Difference listings
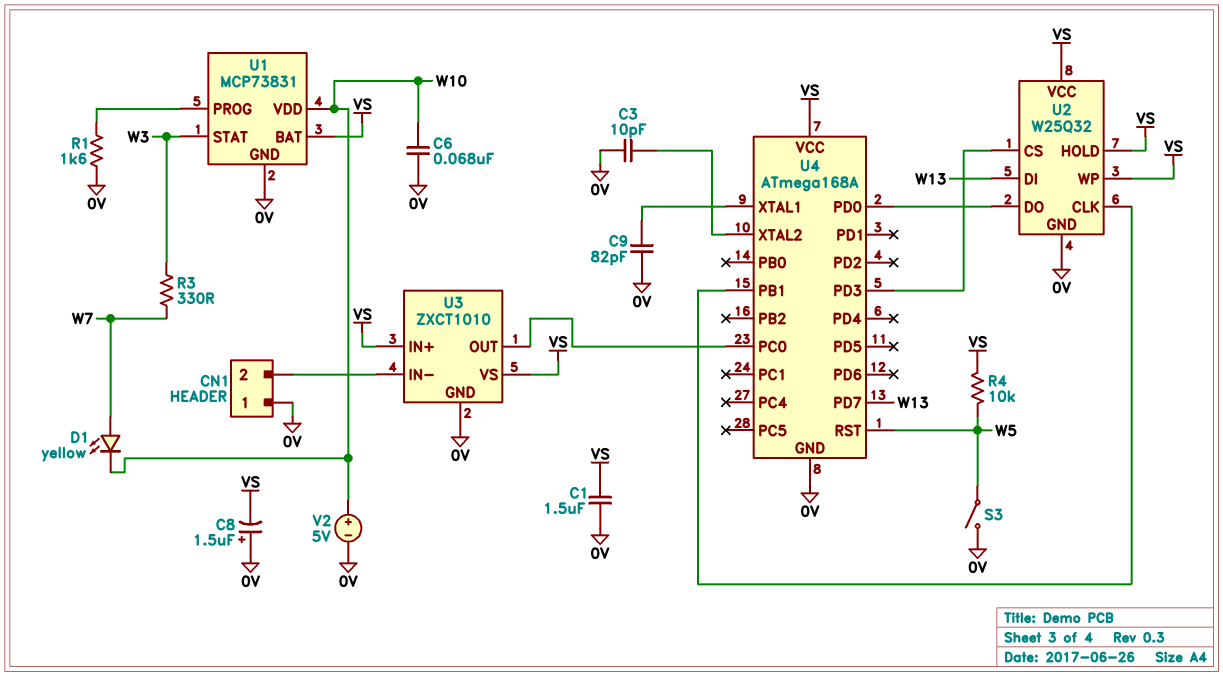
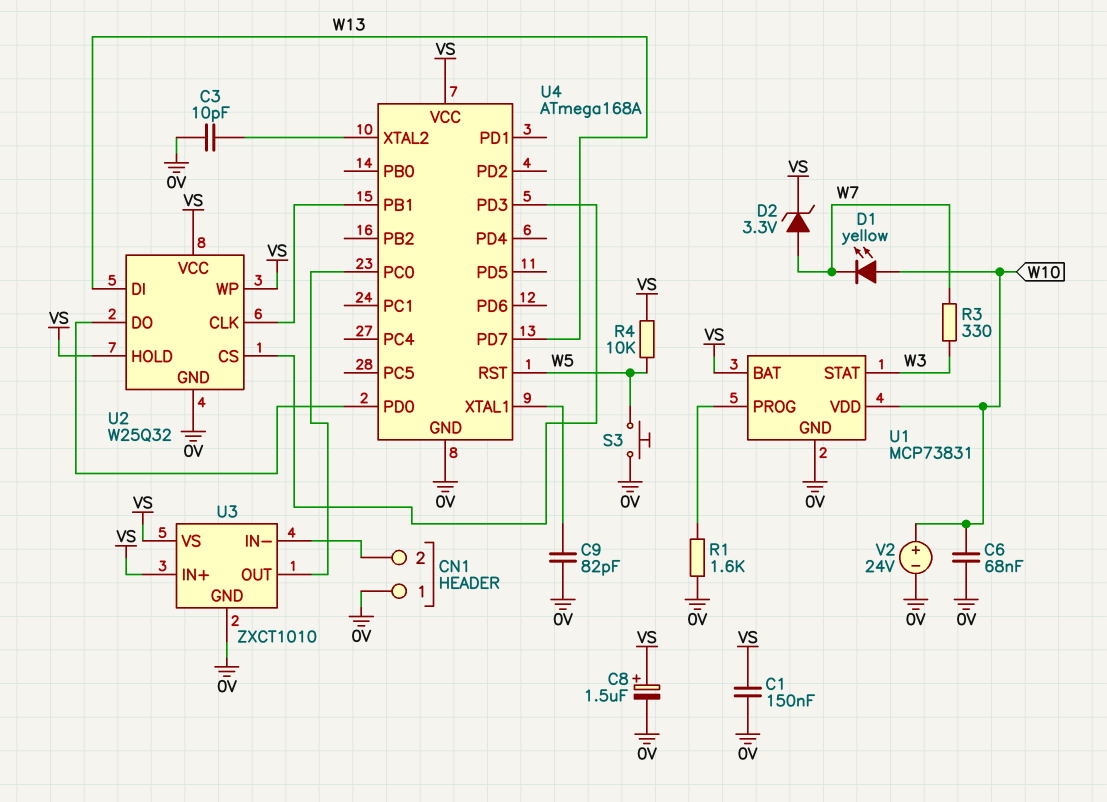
C1: 1.5uF (0V, VS) -> 150nF (0V, VS)
C8: 1.5uF (plus 0V, minus VS) -> 1.5uF (plus VS, minus 0V)
D1: LED yellow (A W7, K W10) -> LED yellow (A W10, K W7)
D2: none -> zener 3.3V (A W7, K VS)
S3: switch (0V, W5) -> button (0V, W5)
V2: 5V (plus W10, minus 0V) -> 24V (plus W10, minus 0V)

### ASSIGNMENT
Set down exactly what runs from the line with "S3: switch (0V, W5) -> button (0V, W5)" to the last line of the data above, including both of those lines and no others.

### ANSWER
S3: switch (0V, W5) -> button (0V, W5)
V2: 5V (plus W10, minus 0V) -> 24V (plus W10, minus 0V)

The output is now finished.